***** Excerpted records *****

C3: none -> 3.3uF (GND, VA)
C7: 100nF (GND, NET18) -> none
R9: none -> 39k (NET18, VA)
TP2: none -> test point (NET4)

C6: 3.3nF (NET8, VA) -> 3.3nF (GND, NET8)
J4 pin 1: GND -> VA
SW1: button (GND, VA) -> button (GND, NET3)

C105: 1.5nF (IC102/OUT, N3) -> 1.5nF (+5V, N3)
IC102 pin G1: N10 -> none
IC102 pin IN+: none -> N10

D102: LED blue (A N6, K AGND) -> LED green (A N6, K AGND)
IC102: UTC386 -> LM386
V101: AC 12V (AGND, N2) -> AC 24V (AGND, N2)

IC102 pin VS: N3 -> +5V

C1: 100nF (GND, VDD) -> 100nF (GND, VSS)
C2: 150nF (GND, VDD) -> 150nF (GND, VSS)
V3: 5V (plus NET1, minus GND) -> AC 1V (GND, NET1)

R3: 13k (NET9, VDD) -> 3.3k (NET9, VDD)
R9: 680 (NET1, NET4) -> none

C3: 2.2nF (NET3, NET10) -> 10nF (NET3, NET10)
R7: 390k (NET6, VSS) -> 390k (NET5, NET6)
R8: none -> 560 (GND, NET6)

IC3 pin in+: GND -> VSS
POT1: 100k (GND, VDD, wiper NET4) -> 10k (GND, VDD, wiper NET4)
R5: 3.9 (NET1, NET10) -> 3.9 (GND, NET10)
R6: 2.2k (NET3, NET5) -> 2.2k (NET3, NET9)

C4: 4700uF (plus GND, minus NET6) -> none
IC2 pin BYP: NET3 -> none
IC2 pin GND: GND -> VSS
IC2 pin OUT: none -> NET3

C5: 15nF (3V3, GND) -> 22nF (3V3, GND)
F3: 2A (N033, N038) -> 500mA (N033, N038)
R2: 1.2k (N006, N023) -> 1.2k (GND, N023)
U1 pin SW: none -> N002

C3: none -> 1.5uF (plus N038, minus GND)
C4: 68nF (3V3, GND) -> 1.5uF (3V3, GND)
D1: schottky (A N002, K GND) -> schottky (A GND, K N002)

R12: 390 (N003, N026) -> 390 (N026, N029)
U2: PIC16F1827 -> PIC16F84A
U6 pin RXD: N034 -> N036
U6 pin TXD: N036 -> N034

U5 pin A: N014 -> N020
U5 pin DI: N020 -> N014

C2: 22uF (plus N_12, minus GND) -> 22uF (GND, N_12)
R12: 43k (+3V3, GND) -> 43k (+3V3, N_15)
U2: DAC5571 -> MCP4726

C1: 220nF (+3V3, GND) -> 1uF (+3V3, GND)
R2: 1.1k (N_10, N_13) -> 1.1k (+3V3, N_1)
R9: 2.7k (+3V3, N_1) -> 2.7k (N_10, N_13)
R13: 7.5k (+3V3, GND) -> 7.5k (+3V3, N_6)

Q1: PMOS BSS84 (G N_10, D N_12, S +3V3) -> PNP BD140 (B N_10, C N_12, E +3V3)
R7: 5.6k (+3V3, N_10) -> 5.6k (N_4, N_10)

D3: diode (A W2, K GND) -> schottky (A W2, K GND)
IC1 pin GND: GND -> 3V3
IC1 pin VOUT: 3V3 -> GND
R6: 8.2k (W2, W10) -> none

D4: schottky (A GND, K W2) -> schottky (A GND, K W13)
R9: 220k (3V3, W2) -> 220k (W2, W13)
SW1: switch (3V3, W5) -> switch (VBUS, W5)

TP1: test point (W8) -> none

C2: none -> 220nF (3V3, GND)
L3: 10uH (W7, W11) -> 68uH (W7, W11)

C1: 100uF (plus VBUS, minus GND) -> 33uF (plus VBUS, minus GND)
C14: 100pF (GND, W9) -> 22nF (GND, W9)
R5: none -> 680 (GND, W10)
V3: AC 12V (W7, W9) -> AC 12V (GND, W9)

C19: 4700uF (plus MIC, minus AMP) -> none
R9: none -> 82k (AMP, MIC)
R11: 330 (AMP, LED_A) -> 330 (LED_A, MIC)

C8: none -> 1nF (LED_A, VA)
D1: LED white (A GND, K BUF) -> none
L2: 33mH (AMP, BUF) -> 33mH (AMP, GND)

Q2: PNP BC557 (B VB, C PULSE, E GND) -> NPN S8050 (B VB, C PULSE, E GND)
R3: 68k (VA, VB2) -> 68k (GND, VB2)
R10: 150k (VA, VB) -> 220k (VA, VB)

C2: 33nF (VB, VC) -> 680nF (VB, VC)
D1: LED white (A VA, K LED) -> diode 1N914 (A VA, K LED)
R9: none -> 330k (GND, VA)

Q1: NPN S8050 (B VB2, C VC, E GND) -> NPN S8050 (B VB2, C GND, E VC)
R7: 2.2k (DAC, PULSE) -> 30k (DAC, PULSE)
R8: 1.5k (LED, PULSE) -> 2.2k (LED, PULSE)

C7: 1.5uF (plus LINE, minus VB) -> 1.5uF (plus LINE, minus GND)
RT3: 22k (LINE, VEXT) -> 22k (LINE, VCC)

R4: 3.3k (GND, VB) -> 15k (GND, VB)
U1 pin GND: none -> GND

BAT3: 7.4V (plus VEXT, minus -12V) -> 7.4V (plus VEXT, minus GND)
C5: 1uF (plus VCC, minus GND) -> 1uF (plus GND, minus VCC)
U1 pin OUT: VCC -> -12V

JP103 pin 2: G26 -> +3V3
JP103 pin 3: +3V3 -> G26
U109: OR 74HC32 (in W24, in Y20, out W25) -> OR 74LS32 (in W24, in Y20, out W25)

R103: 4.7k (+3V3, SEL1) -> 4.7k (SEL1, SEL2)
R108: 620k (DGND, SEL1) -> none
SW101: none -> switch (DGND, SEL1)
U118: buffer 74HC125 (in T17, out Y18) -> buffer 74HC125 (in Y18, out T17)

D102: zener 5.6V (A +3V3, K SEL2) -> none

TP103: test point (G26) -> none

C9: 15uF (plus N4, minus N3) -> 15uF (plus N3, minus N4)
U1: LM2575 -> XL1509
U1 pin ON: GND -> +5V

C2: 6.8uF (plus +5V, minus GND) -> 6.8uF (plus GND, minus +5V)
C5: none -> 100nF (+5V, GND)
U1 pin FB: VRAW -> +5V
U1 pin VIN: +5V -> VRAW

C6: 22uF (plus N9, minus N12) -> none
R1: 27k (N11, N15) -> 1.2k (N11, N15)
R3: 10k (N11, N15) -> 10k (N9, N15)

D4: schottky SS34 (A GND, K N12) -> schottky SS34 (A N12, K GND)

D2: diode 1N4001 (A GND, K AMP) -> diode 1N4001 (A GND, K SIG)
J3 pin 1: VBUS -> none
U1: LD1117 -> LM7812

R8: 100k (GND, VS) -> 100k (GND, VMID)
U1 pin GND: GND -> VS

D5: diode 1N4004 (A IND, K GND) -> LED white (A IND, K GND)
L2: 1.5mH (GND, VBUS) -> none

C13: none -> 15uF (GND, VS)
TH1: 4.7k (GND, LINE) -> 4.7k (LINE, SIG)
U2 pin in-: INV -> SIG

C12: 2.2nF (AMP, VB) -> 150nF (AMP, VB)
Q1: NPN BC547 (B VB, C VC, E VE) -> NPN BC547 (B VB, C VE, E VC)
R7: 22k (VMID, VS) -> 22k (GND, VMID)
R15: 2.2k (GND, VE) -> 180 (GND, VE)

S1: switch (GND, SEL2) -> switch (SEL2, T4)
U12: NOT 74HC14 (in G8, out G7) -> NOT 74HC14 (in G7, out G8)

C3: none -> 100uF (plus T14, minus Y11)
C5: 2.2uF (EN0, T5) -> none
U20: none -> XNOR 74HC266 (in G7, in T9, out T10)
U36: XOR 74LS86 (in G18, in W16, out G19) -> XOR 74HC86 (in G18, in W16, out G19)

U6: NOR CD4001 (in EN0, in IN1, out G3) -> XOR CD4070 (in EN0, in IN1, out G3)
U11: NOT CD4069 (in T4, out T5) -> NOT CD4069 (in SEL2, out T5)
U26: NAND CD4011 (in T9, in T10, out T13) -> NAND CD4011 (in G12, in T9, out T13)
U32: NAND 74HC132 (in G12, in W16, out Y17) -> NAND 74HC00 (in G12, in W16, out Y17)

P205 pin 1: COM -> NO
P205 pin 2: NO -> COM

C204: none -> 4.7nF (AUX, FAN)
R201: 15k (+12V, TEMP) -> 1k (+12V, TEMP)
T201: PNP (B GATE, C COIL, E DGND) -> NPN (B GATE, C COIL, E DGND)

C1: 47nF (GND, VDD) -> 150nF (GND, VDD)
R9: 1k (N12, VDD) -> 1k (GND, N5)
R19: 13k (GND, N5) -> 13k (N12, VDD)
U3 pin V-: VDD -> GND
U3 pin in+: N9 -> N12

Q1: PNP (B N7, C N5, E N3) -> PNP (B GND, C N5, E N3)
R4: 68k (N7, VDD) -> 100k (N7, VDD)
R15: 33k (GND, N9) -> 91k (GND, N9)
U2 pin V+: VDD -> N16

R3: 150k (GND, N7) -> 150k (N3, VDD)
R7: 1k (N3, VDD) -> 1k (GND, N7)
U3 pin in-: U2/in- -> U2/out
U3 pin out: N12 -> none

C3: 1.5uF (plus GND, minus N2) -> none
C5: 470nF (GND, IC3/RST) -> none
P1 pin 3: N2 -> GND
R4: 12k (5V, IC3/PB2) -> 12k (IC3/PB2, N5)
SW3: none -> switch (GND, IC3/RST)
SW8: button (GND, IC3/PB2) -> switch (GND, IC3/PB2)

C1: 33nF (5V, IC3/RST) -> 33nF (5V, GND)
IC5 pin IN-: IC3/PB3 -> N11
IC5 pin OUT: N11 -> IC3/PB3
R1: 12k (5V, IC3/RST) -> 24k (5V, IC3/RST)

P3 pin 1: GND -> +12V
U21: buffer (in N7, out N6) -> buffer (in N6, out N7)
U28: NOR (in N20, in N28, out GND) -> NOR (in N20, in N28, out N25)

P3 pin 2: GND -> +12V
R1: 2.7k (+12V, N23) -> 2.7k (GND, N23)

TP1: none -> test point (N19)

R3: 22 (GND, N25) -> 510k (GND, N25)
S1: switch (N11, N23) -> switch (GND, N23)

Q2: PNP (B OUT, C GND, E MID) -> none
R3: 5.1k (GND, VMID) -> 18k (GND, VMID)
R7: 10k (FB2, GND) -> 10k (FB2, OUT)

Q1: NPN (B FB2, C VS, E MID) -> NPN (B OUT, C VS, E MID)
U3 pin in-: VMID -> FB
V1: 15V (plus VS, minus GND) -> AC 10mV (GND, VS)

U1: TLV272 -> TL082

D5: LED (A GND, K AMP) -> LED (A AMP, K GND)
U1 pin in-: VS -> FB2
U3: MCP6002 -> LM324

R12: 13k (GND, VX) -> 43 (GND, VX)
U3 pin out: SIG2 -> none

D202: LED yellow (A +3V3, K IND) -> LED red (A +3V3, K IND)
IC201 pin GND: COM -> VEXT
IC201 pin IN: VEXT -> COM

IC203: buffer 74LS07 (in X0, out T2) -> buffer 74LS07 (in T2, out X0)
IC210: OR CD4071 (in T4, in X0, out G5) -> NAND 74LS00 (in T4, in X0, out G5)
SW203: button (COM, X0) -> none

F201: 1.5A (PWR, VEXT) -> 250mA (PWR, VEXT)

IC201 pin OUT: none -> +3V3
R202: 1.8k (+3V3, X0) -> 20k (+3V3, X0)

*****

* What the task requires *
Retype the records above, but only those lines that fall between the line containing "C5: 2.2uF (EN0, T5) -> none" and the line containing "U1: TLV272 -> TL082", with both of those lines included, exactly as written.

* Task result *
C5: 2.2uF (EN0, T5) -> none
U20: none -> XNOR 74HC266 (in G7, in T9, out T10)
U36: XOR 74LS86 (in G18, in W16, out G19) -> XOR 74HC86 (in G18, in W16, out G19)

U6: NOR CD4001 (in EN0, in IN1, out G3) -> XOR CD4070 (in EN0, in IN1, out G3)
U11: NOT CD4069 (in T4, out T5) -> NOT CD4069 (in SEL2, out T5)
U26: NAND CD4011 (in T9, in T10, out T13) -> NAND CD4011 (in G12, in T9, out T13)
U32: NAND 74HC132 (in G12, in W16, out Y17) -> NAND 74HC00 (in G12, in W16, out Y17)

P205 pin 1: COM -> NO
P205 pin 2: NO -> COM

C204: none -> 4.7nF (AUX, FAN)
R201: 15k (+12V, TEMP) -> 1k (+12V, TEMP)
T201: PNP (B GATE, C COIL, E DGND) -> NPN (B GATE, C COIL, E DGND)

C1: 47nF (GND, VDD) -> 150nF (GND, VDD)
R9: 1k (N12, VDD) -> 1k (GND, N5)
R19: 13k (GND, N5) -> 13k (N12, VDD)
U3 pin V-: VDD -> GND
U3 pin in+: N9 -> N12

Q1: PNP (B N7, C N5, E N3) -> PNP (B GND, C N5, E N3)
R4: 68k (N7, VDD) -> 100k (N7, VDD)
R15: 33k (GND, N9) -> 91k (GND, N9)
U2 pin V+: VDD -> N16

R3: 150k (GND, N7) -> 150k (N3, VDD)
R7: 1k (N3, VDD) -> 1k (GND, N7)
U3 pin in-: U2/in- -> U2/out
U3 pin out: N12 -> none

C3: 1.5uF (plus GND, minus N2) -> none
C5: 470nF (GND, IC3/RST) -> none
P1 pin 3: N2 -> GND
R4: 12k (5V, IC3/PB2) -> 12k (IC3/PB2, N5)
SW3: none -> switch (GND, IC3/RST)
SW8: button (GND, IC3/PB2) -> switch (GND, IC3/PB2)

C1: 33nF (5V, IC3/RST) -> 33nF (5V, GND)
IC5 pin IN-: IC3/PB3 -> N11
IC5 pin OUT: N11 -> IC3/PB3
R1: 12k (5V, IC3/RST) -> 24k (5V, IC3/RST)

P3 pin 1: GND -> +12V
U21: buffer (in N7, out N6) -> buffer (in N6, out N7)
U28: NOR (in N20, in N28, out GND) -> NOR (in N20, in N28, out N25)

P3 pin 2: GND -> +12V
R1: 2.7k (+12V, N23) -> 2.7k (GND, N23)

TP1: none -> test point (N19)

R3: 22 (GND, N25) -> 510k (GND, N25)
S1: switch (N11, N23) -> switch (GND, N23)

Q2: PNP (B OUT, C GND, E MID) -> none
R3: 5.1k (GND, VMID) -> 18k (GND, VMID)
R7: 10k (FB2, GND) -> 10k (FB2, OUT)

Q1: NPN (B FB2, C VS, E MID) -> NPN (B OUT, C VS, E MID)
U3 pin in-: VMID -> FB
V1: 15V (plus VS, minus GND) -> AC 10mV (GND, VS)

U1: TLV272 -> TL082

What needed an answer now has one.